→ Work instructions
Set down the entries below once more, precisely as they stand.

(Records from a data source)
────
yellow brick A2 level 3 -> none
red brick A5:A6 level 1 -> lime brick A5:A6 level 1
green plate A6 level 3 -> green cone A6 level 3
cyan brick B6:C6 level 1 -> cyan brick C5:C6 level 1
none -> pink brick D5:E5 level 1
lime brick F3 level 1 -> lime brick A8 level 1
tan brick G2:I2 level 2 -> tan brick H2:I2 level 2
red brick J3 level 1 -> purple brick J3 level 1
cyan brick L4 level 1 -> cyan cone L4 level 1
────
→ Answer to this task
yellow brick A2 level 3 -> none
red brick A5:A6 level 1 -> lime brick A5:A6 level 1
green plate A6 level 3 -> green cone A6 level 3
cyan brick B6:C6 level 1 -> cyan brick C5:C6 level 1
none -> pink brick D5:E5 level 1
lime brick F3 level 1 -> lime brick A8 level 1
tan brick G2:I2 level 2 -> tan brick H2:I2 level 2
red brick J3 level 1 -> purple brick J3 level 1
cyan brick L4 level 1 -> cyan cone L4 level 1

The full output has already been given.